>>

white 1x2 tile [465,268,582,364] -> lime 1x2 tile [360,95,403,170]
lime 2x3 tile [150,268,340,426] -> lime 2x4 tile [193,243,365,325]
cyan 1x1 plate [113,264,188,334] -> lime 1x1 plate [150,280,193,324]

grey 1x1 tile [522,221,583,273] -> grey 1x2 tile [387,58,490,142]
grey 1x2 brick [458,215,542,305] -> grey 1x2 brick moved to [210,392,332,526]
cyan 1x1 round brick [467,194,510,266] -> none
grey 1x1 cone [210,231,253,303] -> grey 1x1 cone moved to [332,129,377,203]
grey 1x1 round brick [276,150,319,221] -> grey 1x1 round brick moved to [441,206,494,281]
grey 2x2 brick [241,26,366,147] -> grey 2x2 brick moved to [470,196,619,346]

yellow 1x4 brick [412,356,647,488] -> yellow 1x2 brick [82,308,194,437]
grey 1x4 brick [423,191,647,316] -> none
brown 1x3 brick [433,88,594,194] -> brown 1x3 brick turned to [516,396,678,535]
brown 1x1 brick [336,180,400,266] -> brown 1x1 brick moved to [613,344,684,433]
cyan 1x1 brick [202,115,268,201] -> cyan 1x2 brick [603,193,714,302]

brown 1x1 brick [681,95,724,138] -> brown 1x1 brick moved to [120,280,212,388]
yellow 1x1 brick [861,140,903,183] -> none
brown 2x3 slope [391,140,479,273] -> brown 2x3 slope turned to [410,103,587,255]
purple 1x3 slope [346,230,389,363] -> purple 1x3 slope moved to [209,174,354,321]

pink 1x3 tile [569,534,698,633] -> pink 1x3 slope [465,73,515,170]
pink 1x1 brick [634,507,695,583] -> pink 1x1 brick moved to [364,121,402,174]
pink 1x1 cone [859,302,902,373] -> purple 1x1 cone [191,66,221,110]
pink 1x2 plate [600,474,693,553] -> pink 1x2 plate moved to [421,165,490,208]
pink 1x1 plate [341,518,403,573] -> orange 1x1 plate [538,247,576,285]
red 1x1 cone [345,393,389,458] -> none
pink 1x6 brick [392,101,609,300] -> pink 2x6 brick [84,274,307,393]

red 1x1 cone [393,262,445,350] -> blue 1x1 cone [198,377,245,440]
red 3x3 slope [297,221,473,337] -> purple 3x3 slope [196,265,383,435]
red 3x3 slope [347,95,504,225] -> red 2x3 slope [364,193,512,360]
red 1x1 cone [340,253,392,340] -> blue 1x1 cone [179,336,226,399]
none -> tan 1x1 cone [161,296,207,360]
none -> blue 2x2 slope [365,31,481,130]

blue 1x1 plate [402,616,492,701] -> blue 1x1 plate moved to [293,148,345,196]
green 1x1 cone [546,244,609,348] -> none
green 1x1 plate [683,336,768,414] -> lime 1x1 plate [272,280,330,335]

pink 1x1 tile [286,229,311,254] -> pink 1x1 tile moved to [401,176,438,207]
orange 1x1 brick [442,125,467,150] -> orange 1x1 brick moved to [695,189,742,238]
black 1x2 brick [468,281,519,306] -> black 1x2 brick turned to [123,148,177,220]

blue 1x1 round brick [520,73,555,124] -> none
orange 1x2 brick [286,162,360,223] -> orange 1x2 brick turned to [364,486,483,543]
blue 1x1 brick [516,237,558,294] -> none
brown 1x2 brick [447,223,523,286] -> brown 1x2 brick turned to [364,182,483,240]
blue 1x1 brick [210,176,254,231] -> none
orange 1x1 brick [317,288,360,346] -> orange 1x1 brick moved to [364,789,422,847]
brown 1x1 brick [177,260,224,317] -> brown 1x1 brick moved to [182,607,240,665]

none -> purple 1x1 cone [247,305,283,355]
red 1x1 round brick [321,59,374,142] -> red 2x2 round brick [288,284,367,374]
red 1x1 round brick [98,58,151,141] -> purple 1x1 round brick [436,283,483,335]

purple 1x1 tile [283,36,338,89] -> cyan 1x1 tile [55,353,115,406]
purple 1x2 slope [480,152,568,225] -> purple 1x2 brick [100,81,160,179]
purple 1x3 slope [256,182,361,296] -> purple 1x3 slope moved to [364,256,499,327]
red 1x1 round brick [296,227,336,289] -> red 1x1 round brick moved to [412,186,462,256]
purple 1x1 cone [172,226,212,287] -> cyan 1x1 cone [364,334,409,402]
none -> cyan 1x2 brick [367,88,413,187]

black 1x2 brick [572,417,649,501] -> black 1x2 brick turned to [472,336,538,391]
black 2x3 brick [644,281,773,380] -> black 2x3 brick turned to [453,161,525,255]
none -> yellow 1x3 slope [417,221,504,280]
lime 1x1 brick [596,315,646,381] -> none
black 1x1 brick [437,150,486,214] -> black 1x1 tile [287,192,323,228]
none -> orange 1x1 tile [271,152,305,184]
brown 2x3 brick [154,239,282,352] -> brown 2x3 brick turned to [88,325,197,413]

<<

What needs to be done: Please copy the data above in its entirety, exactly as written.

Task solution:
white 1x2 tile [465,268,582,364] -> lime 1x2 tile [360,95,403,170]
lime 2x3 tile [150,268,340,426] -> lime 2x4 tile [193,243,365,325]
cyan 1x1 plate [113,264,188,334] -> lime 1x1 plate [150,280,193,324]

grey 1x1 tile [522,221,583,273] -> grey 1x2 tile [387,58,490,142]
grey 1x2 brick [458,215,542,305] -> grey 1x2 brick moved to [210,392,332,526]
cyan 1x1 round brick [467,194,510,266] -> none
grey 1x1 cone [210,231,253,303] -> grey 1x1 cone moved to [332,129,377,203]
grey 1x1 round brick [276,150,319,221] -> grey 1x1 round brick moved to [441,206,494,281]
grey 2x2 brick [241,26,366,147] -> grey 2x2 brick moved to [470,196,619,346]

yellow 1x4 brick [412,356,647,488] -> yellow 1x2 brick [82,308,194,437]
grey 1x4 brick [423,191,647,316] -> none
brown 1x3 brick [433,88,594,194] -> brown 1x3 brick turned to [516,396,678,535]
brown 1x1 brick [336,180,400,266] -> brown 1x1 brick moved to [613,344,684,433]
cyan 1x1 brick [202,115,268,201] -> cyan 1x2 brick [603,193,714,302]

brown 1x1 brick [681,95,724,138] -> brown 1x1 brick moved to [120,280,212,388]
yellow 1x1 brick [861,140,903,183] -> none
brown 2x3 slope [391,140,479,273] -> brown 2x3 slope turned to [410,103,587,255]
purple 1x3 slope [346,230,389,363] -> purple 1x3 slope moved to [209,174,354,321]

pink 1x3 tile [569,534,698,633] -> pink 1x3 slope [465,73,515,170]
pink 1x1 brick [634,507,695,583] -> pink 1x1 brick moved to [364,121,402,174]
pink 1x1 cone [859,302,902,373] -> purple 1x1 cone [191,66,221,110]
pink 1x2 plate [600,474,693,553] -> pink 1x2 plate moved to [421,165,490,208]
pink 1x1 plate [341,518,403,573] -> orange 1x1 plate [538,247,576,285]
red 1x1 cone [345,393,389,458] -> none
pink 1x6 brick [392,101,609,300] -> pink 2x6 brick [84,274,307,393]

red 1x1 cone [393,262,445,350] -> blue 1x1 cone [198,377,245,440]
red 3x3 slope [297,221,473,337] -> purple 3x3 slope [196,265,383,435]
red 3x3 slope [347,95,504,225] -> red 2x3 slope [364,193,512,360]
red 1x1 cone [340,253,392,340] -> blue 1x1 cone [179,336,226,399]
none -> tan 1x1 cone [161,296,207,360]
none -> blue 2x2 slope [365,31,481,130]

blue 1x1 plate [402,616,492,701] -> blue 1x1 plate moved to [293,148,345,196]
green 1x1 cone [546,244,609,348] -> none
green 1x1 plate [683,336,768,414] -> lime 1x1 plate [272,280,330,335]

pink 1x1 tile [286,229,311,254] -> pink 1x1 tile moved to [401,176,438,207]
orange 1x1 brick [442,125,467,150] -> orange 1x1 brick moved to [695,189,742,238]
black 1x2 brick [468,281,519,306] -> black 1x2 brick turned to [123,148,177,220]

blue 1x1 round brick [520,73,555,124] -> none
orange 1x2 brick [286,162,360,223] -> orange 1x2 brick turned to [364,486,483,543]
blue 1x1 brick [516,237,558,294] -> none
brown 1x2 brick [447,223,523,286] -> brown 1x2 brick turned to [364,182,483,240]
blue 1x1 brick [210,176,254,231] -> none
orange 1x1 brick [317,288,360,346] -> orange 1x1 brick moved to [364,789,422,847]
brown 1x1 brick [177,260,224,317] -> brown 1x1 brick moved to [182,607,240,665]

none -> purple 1x1 cone [247,305,283,355]
red 1x1 round brick [321,59,374,142] -> red 2x2 round brick [288,284,367,374]
red 1x1 round brick [98,58,151,141] -> purple 1x1 round brick [436,283,483,335]

purple 1x1 tile [283,36,338,89] -> cyan 1x1 tile [55,353,115,406]
purple 1x2 slope [480,152,568,225] -> purple 1x2 brick [100,81,160,179]
purple 1x3 slope [256,182,361,296] -> purple 1x3 slope moved to [364,256,499,327]
red 1x1 round brick [296,227,336,289] -> red 1x1 round brick moved to [412,186,462,256]
purple 1x1 cone [172,226,212,287] -> cyan 1x1 cone [364,334,409,402]
none -> cyan 1x2 brick [367,88,413,187]

black 1x2 brick [572,417,649,501] -> black 1x2 brick turned to [472,336,538,391]
black 2x3 brick [644,281,773,380] -> black 2x3 brick turned to [453,161,525,255]
none -> yellow 1x3 slope [417,221,504,280]
lime 1x1 brick [596,315,646,381] -> none
black 1x1 brick [437,150,486,214] -> black 1x1 tile [287,192,323,228]
none -> orange 1x1 tile [271,152,305,184]
brown 2x3 brick [154,239,282,352] -> brown 2x3 brick turned to [88,325,197,413]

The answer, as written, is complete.